◆ REQUIRED WORK
Quote, without any change, the line that contains "yellow line at (32, 1316): moved 3 px down" and all lines that follow it to the end of the data below.
━━ DATA FOR REVIEW
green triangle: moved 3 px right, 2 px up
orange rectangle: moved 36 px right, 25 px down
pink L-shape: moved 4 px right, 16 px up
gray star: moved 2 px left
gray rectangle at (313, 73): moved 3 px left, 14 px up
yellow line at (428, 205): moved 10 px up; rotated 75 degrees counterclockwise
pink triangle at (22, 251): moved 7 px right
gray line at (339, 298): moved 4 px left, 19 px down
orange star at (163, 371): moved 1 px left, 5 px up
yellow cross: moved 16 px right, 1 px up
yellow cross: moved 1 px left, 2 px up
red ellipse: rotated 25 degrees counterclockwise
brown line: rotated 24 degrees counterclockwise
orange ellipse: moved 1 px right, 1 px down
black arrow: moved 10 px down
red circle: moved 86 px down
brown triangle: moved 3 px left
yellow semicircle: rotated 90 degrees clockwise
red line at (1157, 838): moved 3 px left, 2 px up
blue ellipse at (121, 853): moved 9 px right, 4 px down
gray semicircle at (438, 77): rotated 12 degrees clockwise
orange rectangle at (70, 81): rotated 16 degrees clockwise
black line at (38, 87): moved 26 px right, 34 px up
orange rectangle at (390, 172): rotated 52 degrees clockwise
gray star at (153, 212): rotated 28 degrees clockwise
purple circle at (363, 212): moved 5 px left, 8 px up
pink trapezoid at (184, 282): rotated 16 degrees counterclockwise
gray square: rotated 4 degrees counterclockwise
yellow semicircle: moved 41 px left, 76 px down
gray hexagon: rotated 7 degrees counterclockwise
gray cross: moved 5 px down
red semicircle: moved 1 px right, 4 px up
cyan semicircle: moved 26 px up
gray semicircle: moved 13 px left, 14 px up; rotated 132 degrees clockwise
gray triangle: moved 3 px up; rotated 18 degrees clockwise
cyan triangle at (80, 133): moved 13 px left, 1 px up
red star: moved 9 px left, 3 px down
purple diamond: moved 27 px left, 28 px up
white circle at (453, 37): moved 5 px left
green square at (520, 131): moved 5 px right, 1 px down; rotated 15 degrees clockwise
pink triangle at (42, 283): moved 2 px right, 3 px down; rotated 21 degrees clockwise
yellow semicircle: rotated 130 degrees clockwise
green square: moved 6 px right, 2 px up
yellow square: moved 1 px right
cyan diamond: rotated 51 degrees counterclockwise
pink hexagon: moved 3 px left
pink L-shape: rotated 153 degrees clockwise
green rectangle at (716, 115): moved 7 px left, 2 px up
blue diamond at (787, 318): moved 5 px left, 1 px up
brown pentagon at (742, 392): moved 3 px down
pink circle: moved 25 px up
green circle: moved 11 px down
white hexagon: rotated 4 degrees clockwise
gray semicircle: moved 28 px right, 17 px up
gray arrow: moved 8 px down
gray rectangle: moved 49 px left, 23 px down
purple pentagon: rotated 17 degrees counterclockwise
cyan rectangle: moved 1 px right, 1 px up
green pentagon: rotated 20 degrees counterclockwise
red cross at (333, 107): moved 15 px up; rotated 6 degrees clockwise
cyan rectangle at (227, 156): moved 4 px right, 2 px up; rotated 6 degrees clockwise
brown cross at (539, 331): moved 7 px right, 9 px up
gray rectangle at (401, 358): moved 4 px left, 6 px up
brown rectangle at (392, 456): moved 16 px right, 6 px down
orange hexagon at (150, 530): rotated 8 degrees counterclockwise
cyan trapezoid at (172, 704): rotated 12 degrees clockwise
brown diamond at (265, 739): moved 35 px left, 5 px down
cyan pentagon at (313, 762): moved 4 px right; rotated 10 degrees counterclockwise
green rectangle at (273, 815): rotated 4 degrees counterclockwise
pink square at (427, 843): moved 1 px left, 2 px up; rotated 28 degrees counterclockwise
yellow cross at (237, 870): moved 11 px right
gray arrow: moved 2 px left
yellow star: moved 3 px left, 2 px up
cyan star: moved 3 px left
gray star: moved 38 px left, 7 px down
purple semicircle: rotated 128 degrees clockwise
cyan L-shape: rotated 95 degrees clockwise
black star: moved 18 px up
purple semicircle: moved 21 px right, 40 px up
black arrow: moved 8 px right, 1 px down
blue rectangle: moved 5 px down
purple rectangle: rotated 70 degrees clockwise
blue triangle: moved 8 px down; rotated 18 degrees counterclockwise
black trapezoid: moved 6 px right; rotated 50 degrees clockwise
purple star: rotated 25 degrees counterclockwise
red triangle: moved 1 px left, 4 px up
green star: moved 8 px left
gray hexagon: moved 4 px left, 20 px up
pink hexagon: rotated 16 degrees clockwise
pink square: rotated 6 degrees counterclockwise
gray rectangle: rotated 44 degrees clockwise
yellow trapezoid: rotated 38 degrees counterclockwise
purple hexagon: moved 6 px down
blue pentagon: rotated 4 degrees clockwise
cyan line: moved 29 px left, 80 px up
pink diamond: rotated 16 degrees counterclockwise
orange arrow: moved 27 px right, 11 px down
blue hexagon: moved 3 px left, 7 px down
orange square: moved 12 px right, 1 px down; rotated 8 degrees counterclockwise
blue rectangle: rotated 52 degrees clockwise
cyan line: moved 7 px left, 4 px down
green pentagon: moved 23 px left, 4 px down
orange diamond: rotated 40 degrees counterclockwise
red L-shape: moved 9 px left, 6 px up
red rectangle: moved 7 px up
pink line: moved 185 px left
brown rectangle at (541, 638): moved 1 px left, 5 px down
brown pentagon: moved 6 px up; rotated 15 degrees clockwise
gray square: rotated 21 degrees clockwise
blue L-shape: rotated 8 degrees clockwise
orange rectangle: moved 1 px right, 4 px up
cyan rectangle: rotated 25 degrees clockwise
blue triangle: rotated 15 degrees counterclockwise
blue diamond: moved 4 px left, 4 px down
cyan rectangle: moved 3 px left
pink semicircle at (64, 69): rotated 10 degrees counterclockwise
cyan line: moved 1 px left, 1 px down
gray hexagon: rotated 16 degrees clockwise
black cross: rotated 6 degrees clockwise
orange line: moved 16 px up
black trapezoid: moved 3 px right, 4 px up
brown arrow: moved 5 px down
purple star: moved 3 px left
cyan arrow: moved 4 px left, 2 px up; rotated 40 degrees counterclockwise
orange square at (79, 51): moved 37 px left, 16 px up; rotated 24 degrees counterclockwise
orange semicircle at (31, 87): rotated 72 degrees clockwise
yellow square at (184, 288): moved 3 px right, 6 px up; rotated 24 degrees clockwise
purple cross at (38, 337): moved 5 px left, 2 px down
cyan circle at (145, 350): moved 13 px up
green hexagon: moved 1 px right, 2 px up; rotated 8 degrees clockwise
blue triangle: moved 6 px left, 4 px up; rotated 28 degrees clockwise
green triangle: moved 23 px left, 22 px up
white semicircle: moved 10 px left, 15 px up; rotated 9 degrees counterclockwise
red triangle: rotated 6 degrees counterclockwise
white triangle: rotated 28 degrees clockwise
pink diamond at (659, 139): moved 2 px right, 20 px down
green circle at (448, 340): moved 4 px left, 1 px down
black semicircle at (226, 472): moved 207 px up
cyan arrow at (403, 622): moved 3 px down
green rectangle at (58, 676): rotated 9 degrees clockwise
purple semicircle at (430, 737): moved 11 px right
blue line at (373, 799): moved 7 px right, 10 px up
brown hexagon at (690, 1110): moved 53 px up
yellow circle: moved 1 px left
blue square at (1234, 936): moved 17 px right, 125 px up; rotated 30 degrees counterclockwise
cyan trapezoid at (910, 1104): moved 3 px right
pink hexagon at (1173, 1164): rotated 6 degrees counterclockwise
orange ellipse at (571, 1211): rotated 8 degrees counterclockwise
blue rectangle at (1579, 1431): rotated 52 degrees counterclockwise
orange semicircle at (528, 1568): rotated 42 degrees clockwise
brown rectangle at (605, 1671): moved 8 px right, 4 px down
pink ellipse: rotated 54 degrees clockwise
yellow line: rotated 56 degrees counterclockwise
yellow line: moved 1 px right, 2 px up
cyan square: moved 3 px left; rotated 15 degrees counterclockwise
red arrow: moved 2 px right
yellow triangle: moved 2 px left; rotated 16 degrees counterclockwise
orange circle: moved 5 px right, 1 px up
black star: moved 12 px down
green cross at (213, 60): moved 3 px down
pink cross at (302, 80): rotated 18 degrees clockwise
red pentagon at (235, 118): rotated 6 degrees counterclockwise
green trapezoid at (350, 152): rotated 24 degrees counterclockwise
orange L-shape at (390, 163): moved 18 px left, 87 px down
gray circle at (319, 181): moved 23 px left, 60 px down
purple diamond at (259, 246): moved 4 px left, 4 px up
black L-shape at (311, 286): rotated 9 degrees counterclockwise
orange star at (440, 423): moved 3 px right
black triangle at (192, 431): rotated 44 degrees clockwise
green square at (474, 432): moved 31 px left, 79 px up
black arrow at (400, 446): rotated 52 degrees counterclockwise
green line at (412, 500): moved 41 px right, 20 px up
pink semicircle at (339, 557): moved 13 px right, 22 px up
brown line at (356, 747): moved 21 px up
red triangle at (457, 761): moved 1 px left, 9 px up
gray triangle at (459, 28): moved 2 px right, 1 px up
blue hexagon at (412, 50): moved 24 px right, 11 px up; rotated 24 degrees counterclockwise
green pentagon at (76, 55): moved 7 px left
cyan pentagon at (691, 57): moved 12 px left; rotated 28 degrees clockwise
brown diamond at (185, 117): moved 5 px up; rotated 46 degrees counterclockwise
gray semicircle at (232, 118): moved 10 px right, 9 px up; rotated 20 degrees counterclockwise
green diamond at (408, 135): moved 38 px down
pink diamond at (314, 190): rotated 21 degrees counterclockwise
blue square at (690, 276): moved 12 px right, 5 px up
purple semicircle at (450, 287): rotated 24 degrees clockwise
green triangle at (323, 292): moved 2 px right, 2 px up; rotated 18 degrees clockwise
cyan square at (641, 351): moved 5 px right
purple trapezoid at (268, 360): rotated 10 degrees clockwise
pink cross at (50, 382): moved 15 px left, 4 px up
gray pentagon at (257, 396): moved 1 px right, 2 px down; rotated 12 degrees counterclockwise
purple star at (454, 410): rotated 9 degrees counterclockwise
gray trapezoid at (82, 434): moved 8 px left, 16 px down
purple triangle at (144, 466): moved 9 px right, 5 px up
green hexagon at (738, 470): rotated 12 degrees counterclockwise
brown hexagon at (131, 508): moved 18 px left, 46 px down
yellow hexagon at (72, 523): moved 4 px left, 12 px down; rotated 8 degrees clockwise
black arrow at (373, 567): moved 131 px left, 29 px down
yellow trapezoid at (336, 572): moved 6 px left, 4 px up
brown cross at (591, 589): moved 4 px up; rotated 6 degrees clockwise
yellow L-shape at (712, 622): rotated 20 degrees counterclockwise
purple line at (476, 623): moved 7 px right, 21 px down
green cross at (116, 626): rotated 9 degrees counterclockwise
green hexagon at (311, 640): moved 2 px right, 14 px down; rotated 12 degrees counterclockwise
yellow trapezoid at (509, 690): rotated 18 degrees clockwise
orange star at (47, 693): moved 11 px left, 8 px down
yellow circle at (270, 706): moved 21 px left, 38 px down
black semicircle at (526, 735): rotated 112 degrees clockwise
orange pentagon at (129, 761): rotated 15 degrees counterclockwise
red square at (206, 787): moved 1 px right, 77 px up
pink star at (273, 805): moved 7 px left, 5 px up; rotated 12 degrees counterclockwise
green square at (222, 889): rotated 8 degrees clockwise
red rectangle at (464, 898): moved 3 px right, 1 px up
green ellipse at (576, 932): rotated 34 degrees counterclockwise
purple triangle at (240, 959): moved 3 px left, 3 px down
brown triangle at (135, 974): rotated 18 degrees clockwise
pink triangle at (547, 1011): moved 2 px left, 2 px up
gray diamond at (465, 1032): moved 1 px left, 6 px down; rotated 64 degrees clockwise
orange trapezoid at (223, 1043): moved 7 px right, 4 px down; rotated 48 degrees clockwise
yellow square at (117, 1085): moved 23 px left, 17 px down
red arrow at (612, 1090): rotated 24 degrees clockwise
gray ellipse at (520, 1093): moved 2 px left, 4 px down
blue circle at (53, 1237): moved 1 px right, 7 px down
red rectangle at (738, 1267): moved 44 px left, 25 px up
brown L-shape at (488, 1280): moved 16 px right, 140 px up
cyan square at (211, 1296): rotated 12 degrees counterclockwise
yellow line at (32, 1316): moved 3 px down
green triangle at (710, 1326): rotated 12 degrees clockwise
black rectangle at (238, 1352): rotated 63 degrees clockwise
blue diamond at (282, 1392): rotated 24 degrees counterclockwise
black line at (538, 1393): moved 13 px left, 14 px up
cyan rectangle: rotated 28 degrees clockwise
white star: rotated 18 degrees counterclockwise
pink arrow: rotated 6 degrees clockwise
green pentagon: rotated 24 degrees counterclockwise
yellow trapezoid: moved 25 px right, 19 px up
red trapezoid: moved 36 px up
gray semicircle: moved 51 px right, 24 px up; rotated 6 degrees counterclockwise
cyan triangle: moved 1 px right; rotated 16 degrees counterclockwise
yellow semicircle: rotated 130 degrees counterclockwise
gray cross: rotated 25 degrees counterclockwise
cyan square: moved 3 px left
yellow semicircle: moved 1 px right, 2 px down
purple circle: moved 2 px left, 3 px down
━━━━
◆ THE ANSWER
yellow line at (32, 1316): moved 3 px down
green triangle at (710, 1326): rotated 12 degrees clockwise
black rectangle at (238, 1352): rotated 63 degrees clockwise
blue diamond at (282, 1392): rotated 24 degrees counterclockwise
black line at (538, 1393): moved 13 px left, 14 px up
cyan rectangle: rotated 28 degrees clockwise
white star: rotated 18 degrees counterclockwise
pink arrow: rotated 6 degrees clockwise
green pentagon: rotated 24 degrees counterclockwise
yellow trapezoid: moved 25 px right, 19 px up
red trapezoid: moved 36 px up
gray semicircle: moved 51 px right, 24 px up; rotated 6 degrees counterclockwise
cyan triangle: moved 1 px right; rotated 16 degrees counterclockwise
yellow semicircle: rotated 130 degrees counterclockwise
gray cross: rotated 25 degrees counterclockwise
cyan square: moved 3 px left
yellow semicircle: moved 1 px right, 2 px down
purple circle: moved 2 px left, 3 px down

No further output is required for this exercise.